◆ Information
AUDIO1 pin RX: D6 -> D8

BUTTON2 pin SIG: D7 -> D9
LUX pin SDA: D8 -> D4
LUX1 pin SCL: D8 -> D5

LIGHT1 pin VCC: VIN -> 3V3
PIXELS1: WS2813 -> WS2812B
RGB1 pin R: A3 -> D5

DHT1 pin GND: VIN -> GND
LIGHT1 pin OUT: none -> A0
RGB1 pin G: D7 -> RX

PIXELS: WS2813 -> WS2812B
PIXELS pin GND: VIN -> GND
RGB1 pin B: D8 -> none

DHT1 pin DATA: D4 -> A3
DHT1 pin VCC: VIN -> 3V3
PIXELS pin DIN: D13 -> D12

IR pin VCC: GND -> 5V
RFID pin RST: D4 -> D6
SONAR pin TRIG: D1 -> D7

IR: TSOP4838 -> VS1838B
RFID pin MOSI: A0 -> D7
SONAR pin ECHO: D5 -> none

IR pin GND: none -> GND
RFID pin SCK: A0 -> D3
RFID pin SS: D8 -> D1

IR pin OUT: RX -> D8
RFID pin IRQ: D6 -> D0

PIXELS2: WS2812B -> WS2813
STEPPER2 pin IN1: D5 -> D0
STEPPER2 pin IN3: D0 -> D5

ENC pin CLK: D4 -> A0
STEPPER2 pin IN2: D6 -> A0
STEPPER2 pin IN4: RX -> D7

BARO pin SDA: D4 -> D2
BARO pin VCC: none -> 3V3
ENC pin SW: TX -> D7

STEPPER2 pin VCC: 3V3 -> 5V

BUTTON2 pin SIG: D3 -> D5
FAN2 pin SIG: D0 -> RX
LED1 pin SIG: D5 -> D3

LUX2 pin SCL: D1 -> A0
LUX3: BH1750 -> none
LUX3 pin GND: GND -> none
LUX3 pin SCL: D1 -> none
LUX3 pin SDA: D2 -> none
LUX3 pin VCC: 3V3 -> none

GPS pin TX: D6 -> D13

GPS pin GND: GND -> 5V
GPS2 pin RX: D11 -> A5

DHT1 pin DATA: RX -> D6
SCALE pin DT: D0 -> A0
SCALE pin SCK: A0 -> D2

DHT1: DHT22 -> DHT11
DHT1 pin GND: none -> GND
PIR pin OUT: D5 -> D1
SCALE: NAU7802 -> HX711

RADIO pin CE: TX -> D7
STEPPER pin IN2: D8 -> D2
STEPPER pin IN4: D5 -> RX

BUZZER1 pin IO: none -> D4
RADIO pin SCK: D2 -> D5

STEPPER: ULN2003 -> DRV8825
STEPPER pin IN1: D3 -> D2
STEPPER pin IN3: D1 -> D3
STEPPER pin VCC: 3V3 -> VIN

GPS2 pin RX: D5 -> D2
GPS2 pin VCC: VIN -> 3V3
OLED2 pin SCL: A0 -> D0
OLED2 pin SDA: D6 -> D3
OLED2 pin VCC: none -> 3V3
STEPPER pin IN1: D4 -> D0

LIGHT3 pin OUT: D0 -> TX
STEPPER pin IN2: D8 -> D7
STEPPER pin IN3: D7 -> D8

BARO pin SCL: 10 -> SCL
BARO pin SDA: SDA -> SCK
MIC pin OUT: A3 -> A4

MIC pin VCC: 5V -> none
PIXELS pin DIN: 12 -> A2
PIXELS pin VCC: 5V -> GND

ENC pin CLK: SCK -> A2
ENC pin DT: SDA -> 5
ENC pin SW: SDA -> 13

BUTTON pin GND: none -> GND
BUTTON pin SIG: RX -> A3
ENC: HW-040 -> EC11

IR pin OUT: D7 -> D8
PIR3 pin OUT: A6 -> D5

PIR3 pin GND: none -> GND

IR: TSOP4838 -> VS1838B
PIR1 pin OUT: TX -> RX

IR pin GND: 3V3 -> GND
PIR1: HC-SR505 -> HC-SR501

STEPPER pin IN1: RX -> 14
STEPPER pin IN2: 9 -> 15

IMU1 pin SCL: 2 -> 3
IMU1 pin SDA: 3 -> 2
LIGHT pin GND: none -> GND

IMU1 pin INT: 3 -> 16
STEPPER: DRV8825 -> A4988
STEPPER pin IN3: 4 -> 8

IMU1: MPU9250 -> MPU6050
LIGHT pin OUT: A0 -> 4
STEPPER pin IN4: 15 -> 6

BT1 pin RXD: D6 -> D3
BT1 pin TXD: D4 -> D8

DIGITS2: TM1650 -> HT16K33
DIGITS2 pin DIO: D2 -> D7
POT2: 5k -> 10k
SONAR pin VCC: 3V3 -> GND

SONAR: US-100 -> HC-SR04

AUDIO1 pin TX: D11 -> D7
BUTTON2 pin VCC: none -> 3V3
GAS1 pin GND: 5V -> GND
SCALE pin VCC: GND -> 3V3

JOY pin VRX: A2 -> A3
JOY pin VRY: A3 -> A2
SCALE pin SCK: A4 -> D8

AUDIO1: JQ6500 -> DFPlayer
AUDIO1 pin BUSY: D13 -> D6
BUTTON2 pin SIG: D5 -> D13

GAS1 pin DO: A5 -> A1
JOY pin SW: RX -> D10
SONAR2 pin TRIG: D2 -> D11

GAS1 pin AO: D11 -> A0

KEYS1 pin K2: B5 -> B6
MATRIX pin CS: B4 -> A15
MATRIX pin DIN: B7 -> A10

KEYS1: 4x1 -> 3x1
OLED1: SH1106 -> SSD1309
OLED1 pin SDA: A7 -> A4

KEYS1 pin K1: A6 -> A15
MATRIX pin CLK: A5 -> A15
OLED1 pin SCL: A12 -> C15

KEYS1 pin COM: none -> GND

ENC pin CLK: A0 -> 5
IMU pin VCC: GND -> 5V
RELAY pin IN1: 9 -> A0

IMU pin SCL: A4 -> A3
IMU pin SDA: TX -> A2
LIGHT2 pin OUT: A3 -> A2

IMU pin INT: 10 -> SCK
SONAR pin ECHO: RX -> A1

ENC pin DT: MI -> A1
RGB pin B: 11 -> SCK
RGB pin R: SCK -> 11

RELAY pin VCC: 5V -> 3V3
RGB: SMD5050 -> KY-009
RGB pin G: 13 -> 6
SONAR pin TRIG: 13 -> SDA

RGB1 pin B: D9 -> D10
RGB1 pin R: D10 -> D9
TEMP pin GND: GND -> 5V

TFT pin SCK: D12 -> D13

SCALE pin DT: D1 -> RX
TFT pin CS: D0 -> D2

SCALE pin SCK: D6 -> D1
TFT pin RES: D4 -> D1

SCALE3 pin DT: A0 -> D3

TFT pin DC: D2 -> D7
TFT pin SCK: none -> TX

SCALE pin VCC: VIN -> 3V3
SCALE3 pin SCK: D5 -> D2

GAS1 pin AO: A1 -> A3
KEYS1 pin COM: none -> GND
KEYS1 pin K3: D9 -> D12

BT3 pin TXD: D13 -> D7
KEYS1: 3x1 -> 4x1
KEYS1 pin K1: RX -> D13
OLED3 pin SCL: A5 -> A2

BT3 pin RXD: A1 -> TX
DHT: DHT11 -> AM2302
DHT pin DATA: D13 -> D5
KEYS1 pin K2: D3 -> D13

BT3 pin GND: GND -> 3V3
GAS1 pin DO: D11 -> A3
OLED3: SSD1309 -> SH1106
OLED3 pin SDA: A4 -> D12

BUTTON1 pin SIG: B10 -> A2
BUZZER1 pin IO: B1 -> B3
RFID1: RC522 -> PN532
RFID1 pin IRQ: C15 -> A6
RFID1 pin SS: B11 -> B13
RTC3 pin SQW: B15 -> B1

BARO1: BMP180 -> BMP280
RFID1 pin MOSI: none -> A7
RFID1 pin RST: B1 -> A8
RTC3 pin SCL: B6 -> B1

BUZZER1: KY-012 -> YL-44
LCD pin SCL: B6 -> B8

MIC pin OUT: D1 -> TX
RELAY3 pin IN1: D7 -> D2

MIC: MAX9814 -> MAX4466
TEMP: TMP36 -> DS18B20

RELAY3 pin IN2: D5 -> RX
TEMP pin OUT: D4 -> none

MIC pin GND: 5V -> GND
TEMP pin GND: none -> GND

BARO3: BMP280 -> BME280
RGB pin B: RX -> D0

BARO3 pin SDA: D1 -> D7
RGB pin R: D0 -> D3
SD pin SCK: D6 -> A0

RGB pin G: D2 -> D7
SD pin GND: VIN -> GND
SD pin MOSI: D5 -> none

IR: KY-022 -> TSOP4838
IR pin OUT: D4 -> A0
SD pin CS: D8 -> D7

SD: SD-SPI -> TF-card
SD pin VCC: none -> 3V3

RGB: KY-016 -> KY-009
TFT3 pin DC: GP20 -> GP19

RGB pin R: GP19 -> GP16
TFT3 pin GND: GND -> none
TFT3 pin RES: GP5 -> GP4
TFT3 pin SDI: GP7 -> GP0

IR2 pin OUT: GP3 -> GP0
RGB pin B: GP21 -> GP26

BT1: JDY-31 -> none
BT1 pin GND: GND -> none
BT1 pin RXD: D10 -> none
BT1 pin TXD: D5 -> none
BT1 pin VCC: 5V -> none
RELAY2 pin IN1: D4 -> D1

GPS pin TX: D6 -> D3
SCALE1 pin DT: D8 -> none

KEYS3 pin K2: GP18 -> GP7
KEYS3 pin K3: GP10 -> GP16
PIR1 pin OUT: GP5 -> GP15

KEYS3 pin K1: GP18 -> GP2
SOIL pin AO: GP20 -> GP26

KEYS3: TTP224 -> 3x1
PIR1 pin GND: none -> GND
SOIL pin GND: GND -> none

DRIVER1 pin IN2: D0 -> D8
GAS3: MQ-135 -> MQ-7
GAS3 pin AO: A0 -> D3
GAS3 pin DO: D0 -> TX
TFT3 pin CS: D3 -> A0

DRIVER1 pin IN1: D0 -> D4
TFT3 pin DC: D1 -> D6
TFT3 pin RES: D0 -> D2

◆ Your goal
Your task is to write out, exactly, the line that contains "TEMP pin GND: none -> GND" and each line after it to the end of the data, with no other lines.

◆ Finished task
TEMP pin GND: none -> GND

BARO3: BMP280 -> BME280
RGB pin B: RX -> D0

BARO3 pin SDA: D1 -> D7
RGB pin R: D0 -> D3
SD pin SCK: D6 -> A0

RGB pin G: D2 -> D7
SD pin GND: VIN -> GND
SD pin MOSI: D5 -> none

IR: KY-022 -> TSOP4838
IR pin OUT: D4 -> A0
SD pin CS: D8 -> D7

SD: SD-SPI -> TF-card
SD pin VCC: none -> 3V3

RGB: KY-016 -> KY-009
TFT3 pin DC: GP20 -> GP19

RGB pin R: GP19 -> GP16
TFT3 pin GND: GND -> none
TFT3 pin RES: GP5 -> GP4
TFT3 pin SDI: GP7 -> GP0

IR2 pin OUT: GP3 -> GP0
RGB pin B: GP21 -> GP26

BT1: JDY-31 -> none
BT1 pin GND: GND -> none
BT1 pin RXD: D10 -> none
BT1 pin TXD: D5 -> none
BT1 pin VCC: 5V -> none
RELAY2 pin IN1: D4 -> D1

GPS pin TX: D6 -> D3
SCALE1 pin DT: D8 -> none

KEYS3 pin K2: GP18 -> GP7
KEYS3 pin K3: GP10 -> GP16
PIR1 pin OUT: GP5 -> GP15

KEYS3 pin K1: GP18 -> GP2
SOIL pin AO: GP20 -> GP26

KEYS3: TTP224 -> 3x1
PIR1 pin GND: none -> GND
SOIL pin GND: GND -> none

DRIVER1 pin IN2: D0 -> D8
GAS3: MQ-135 -> MQ-7
GAS3 pin AO: A0 -> D3
GAS3 pin DO: D0 -> TX
TFT3 pin CS: D3 -> A0

DRIVER1 pin IN1: D0 -> D4
TFT3 pin DC: D1 -> D6
TFT3 pin RES: D0 -> D2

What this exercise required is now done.